## Required action
Please repeat the lines below exactly. Begin with the line containing "C208: 1.5uF (plus" and go on through the line containing "R3: 47k (n2, n10) -> 47k (n2, n3)".

-------

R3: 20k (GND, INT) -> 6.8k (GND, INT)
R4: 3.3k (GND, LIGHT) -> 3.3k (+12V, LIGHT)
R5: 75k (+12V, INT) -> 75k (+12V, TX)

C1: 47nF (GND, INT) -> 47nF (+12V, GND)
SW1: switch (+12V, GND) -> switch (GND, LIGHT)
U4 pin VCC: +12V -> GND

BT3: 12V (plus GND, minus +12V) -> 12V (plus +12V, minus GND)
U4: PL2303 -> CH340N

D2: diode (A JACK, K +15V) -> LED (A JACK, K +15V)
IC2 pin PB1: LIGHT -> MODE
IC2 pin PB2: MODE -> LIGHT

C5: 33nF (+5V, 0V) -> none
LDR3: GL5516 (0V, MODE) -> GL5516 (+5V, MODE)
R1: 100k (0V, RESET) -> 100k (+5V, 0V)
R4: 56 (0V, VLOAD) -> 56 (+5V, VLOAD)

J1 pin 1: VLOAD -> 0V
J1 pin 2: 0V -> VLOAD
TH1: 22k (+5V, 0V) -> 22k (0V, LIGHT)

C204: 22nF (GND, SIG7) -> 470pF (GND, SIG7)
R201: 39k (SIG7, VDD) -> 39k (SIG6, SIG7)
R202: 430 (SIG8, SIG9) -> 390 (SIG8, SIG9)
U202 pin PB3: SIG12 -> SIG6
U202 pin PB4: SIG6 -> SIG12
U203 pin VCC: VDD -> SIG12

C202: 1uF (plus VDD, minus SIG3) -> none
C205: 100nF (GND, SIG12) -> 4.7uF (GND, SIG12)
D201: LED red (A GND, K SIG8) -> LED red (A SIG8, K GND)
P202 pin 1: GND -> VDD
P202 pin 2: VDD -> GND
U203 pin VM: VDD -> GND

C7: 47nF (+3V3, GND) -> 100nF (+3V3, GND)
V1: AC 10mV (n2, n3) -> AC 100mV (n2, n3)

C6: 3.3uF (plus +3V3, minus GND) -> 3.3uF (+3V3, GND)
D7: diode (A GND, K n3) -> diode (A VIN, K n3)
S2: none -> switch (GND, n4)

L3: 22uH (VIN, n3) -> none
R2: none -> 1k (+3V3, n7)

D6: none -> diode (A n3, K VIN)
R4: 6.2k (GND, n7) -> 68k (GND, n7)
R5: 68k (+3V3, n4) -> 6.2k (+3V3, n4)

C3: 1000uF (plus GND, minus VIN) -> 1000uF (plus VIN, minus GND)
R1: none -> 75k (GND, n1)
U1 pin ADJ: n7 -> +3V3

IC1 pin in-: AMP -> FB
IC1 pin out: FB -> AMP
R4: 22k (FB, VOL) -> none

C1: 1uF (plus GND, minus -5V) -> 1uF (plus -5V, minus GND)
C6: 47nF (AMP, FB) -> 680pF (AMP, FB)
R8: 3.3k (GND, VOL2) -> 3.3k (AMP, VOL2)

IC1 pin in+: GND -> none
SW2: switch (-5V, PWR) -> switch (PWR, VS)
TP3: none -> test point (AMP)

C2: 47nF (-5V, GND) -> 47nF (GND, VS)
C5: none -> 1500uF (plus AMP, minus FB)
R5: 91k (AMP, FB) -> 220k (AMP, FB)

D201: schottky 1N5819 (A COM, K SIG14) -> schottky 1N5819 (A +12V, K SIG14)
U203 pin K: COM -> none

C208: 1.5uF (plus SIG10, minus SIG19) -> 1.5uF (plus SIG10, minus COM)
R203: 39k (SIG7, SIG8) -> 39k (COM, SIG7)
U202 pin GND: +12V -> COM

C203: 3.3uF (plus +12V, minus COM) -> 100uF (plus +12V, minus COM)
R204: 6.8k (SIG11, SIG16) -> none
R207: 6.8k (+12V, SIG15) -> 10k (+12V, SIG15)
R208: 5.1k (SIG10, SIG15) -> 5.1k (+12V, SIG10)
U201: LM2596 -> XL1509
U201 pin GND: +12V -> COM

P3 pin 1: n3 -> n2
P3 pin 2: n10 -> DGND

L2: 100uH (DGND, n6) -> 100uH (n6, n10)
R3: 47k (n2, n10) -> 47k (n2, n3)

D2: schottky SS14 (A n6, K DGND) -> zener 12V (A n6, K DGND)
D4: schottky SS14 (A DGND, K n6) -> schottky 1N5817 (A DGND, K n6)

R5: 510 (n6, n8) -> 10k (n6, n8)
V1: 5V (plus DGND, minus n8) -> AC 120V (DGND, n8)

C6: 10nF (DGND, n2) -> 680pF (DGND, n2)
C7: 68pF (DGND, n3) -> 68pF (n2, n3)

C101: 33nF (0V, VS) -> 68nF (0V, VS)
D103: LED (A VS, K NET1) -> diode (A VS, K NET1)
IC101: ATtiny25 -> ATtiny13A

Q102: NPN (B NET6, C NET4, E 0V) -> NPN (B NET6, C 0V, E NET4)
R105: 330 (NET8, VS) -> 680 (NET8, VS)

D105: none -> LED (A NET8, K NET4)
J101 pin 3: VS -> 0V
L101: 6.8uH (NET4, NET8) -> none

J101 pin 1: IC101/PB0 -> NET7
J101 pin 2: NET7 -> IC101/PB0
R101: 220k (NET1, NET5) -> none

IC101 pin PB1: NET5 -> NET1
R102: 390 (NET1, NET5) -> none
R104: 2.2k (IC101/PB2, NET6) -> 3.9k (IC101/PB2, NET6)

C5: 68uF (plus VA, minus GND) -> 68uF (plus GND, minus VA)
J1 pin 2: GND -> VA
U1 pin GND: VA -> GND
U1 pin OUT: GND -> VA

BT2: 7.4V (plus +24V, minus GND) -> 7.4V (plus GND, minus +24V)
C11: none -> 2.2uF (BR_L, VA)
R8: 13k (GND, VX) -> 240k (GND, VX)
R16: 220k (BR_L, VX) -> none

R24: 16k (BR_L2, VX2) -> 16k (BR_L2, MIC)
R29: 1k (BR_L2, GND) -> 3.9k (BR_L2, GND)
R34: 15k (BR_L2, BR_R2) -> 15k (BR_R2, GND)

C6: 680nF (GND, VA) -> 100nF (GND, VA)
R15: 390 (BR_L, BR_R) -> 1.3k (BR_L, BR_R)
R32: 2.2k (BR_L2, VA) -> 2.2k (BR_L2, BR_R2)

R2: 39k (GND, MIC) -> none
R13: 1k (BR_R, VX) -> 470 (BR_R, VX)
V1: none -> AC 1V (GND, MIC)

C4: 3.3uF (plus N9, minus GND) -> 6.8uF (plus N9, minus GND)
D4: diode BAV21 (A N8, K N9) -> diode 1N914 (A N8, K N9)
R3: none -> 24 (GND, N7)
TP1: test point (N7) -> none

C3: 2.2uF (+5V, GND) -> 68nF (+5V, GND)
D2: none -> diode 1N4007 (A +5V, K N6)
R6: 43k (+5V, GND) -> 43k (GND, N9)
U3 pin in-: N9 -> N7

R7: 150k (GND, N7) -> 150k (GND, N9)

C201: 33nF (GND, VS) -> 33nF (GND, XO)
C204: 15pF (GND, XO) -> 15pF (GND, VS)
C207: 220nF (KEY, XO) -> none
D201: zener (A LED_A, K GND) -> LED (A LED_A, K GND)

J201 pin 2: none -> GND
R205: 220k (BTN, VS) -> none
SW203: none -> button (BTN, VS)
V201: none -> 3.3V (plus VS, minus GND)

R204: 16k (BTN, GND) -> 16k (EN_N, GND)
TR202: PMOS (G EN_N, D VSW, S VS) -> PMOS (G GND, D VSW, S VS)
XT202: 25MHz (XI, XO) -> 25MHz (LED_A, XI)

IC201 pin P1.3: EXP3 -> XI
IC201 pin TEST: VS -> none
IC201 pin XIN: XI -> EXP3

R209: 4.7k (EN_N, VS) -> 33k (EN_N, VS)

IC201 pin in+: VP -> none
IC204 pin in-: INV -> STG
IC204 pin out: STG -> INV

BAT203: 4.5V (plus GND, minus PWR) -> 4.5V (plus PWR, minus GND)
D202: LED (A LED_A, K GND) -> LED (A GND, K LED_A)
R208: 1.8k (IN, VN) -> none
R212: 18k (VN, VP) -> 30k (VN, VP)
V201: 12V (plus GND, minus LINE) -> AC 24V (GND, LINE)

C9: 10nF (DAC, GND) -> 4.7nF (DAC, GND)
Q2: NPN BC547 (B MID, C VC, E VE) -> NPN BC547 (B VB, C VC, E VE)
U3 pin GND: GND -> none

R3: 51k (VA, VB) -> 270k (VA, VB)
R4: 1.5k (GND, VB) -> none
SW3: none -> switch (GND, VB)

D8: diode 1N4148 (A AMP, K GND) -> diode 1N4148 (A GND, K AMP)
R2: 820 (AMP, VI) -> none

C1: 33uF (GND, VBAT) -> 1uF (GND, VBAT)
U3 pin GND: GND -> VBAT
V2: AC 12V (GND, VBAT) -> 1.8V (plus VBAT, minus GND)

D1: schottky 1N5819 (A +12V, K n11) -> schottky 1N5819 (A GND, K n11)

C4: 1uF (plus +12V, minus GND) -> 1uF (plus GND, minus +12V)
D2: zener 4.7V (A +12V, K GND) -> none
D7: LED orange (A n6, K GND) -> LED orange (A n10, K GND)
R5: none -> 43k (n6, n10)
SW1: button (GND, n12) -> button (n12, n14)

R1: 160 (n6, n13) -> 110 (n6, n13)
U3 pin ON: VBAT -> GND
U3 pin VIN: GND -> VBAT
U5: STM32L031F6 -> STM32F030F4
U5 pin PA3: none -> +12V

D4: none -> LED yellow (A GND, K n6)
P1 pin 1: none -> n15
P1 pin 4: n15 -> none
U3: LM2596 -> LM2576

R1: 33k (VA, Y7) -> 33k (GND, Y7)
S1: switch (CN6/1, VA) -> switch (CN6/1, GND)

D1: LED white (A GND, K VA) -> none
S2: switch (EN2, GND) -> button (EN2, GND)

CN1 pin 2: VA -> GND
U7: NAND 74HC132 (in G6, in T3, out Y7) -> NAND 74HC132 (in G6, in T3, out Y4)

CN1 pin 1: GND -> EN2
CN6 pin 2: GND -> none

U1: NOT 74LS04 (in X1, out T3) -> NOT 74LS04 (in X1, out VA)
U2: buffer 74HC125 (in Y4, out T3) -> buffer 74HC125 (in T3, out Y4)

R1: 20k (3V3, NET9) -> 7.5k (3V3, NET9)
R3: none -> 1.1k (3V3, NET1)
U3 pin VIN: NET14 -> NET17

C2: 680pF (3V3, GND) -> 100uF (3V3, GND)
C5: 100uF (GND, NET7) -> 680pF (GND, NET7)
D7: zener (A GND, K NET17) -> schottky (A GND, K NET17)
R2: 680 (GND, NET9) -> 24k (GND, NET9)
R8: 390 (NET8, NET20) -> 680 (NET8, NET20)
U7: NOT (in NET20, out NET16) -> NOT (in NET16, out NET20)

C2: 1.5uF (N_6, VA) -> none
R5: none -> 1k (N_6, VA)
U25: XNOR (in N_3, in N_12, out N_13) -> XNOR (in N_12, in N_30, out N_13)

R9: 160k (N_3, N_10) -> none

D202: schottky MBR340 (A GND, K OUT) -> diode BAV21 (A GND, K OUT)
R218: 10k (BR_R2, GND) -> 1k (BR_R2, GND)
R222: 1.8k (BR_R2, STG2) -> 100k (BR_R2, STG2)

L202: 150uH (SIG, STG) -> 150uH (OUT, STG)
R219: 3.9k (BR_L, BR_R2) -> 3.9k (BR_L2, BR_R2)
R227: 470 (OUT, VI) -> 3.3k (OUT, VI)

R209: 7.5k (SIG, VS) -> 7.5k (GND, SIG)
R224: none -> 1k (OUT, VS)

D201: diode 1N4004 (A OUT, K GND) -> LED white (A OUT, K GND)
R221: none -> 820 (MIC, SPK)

-------

## Answer to the problem
C208: 1.5uF (plus SIG10, minus SIG19) -> 1.5uF (plus SIG10, minus COM)
R203: 39k (SIG7, SIG8) -> 39k (COM, SIG7)
U202 pin GND: +12V -> COM

C203: 3.3uF (plus +12V, minus COM) -> 100uF (plus +12V, minus COM)
R204: 6.8k (SIG11, SIG16) -> none
R207: 6.8k (+12V, SIG15) -> 10k (+12V, SIG15)
R208: 5.1k (SIG10, SIG15) -> 5.1k (+12V, SIG10)
U201: LM2596 -> XL1509
U201 pin GND: +12V -> COM

P3 pin 1: n3 -> n2
P3 pin 2: n10 -> DGND

L2: 100uH (DGND, n6) -> 100uH (n6, n10)
R3: 47k (n2, n10) -> 47k (n2, n3)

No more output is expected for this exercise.